#### Task statement
It would help if you retyped the data exactly, leaving out the pictures.

^^^^

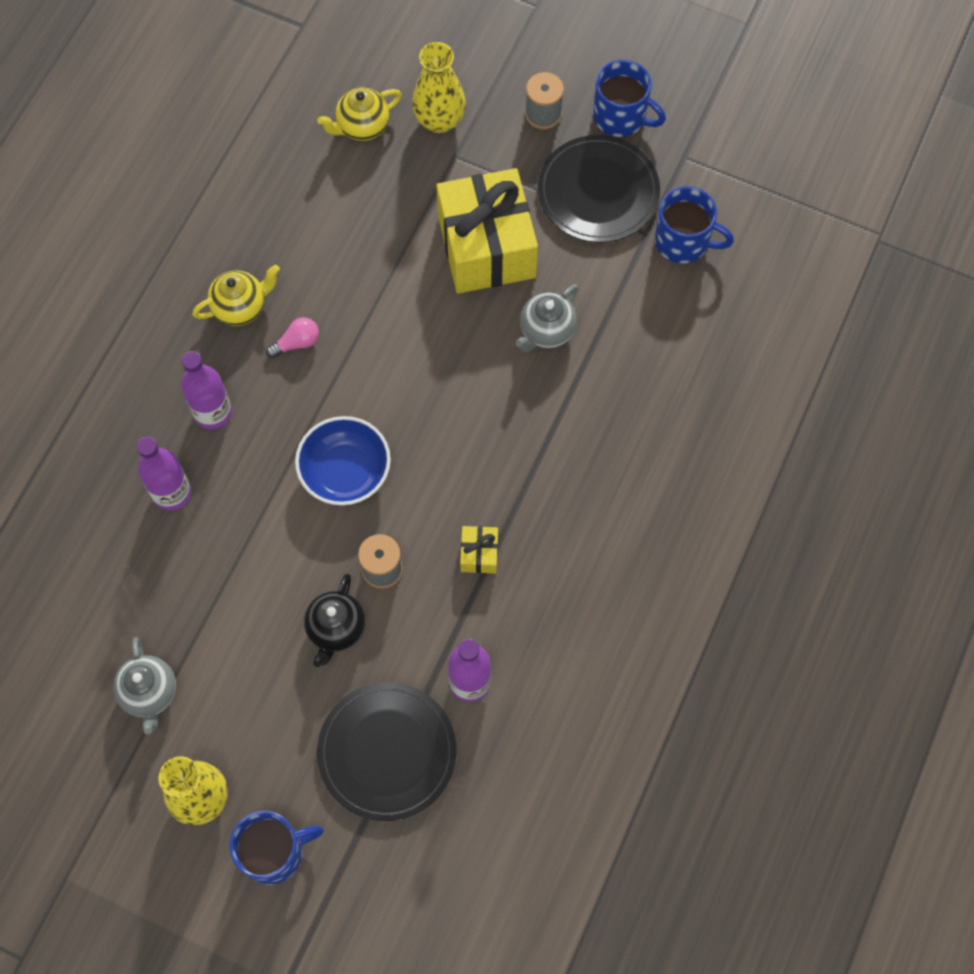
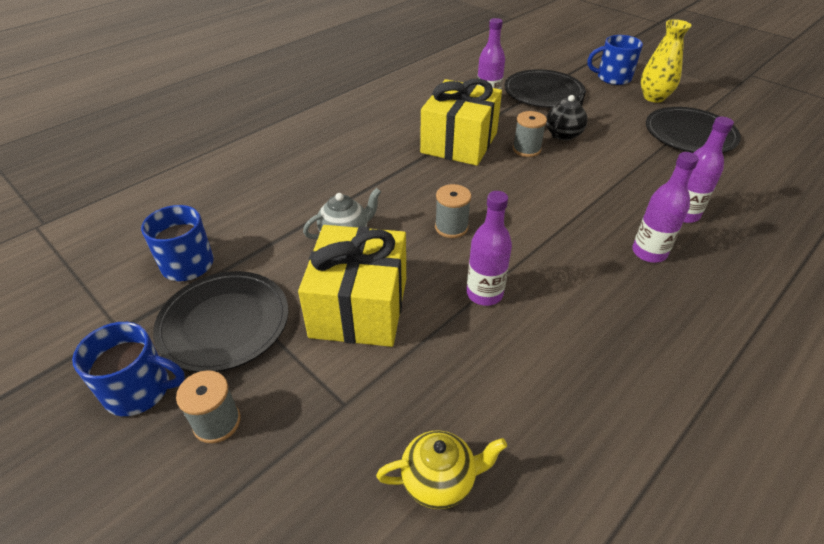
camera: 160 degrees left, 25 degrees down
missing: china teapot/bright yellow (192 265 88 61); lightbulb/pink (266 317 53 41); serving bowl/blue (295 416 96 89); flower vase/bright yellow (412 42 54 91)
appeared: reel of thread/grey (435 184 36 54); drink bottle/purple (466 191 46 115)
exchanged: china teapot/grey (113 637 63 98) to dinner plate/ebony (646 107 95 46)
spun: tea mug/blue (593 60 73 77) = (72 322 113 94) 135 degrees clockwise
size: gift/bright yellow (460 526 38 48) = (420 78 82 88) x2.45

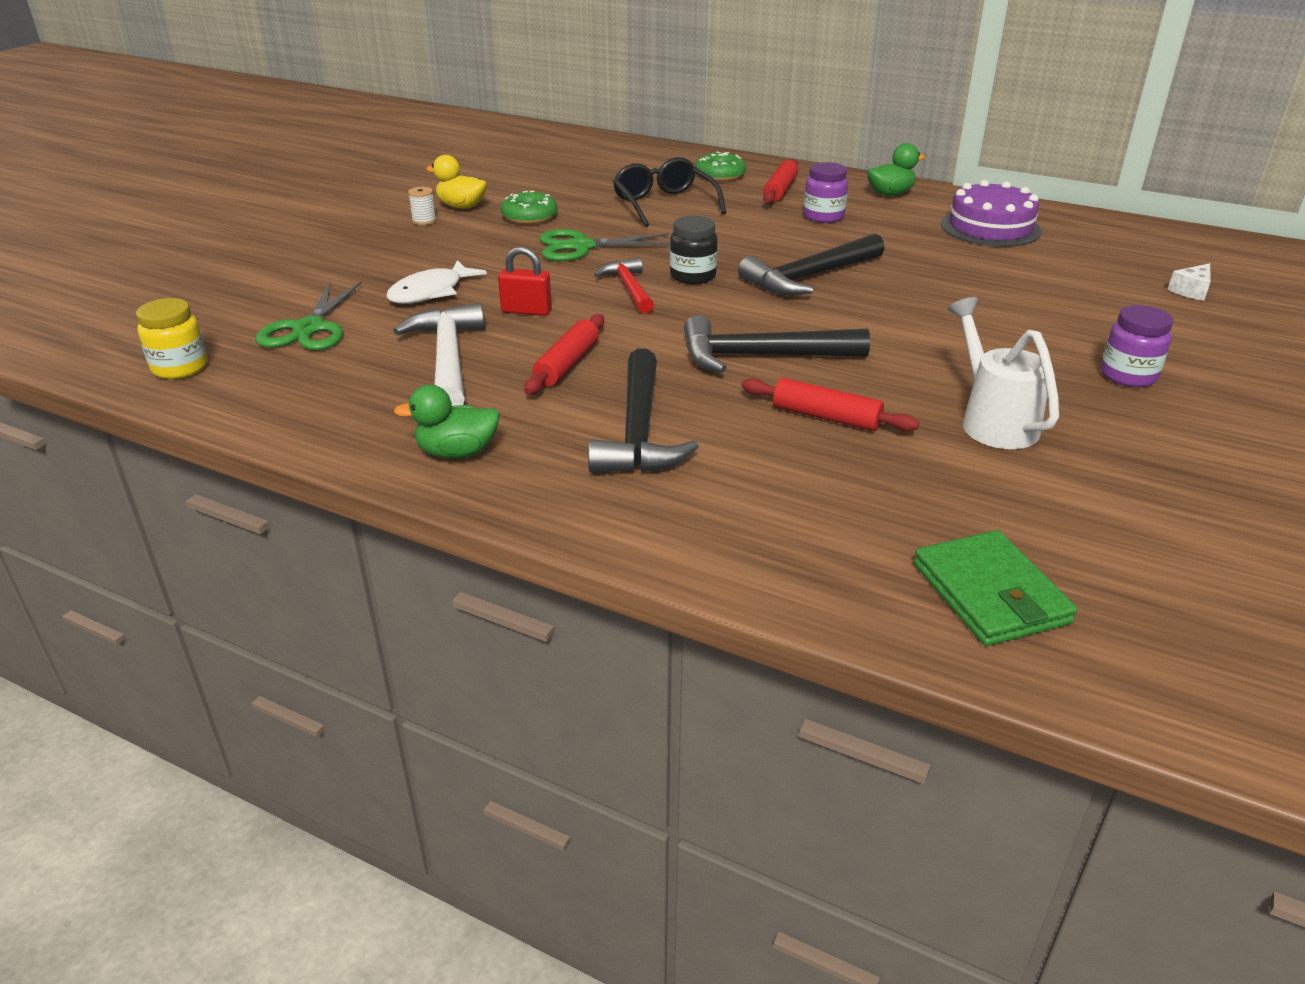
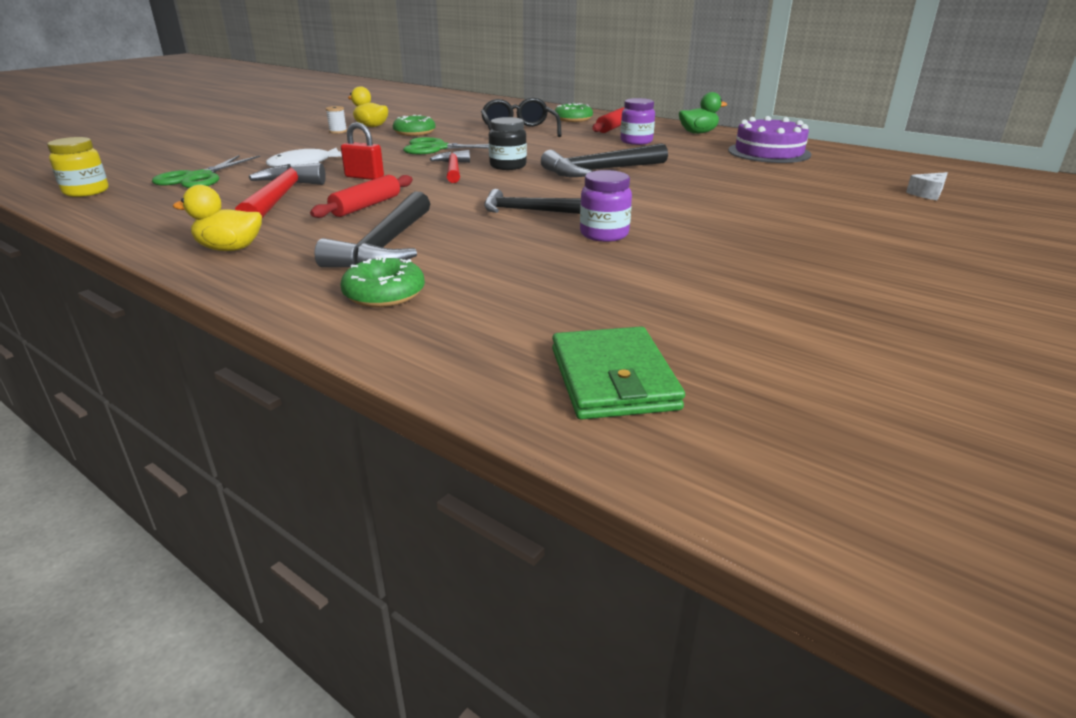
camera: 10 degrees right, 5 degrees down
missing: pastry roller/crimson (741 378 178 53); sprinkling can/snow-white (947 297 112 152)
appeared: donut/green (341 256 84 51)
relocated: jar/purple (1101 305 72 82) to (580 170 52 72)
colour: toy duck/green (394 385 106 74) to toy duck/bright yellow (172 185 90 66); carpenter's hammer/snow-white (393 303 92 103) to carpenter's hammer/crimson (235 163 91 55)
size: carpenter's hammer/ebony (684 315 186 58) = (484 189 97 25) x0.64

^^^^

#### Exercise solution
camera: 160 degrees left, 25 degrees down
missing: china teapot/bright yellow (192 265 88 61); lightbulb/pink (266 317 53 41); serving bowl/blue (295 416 96 89); flower vase/bright yellow (412 42 54 91)
appeared: reel of thread/grey (435 184 36 54); drink bottle/purple (466 191 46 115)
exchanged: china teapot/grey (113 637 63 98) to dinner plate/ebony (646 107 95 46)
spun: tea mug/blue (593 60 73 77) = (72 322 113 94) 135 degrees clockwise
size: gift/bright yellow (460 526 38 48) = (420 78 82 88) x2.45

camera: 10 degrees right, 5 degrees down
missing: pastry roller/crimson (741 378 178 53); sprinkling can/snow-white (947 297 112 152)
appeared: donut/green (341 256 84 51)
relocated: jar/purple (1101 305 72 82) to (580 170 52 72)
colour: toy duck/green (394 385 106 74) to toy duck/bright yellow (172 185 90 66); carpenter's hammer/snow-white (393 303 92 103) to carpenter's hammer/crimson (235 163 91 55)
size: carpenter's hammer/ebony (684 315 186 58) = (484 189 97 25) x0.64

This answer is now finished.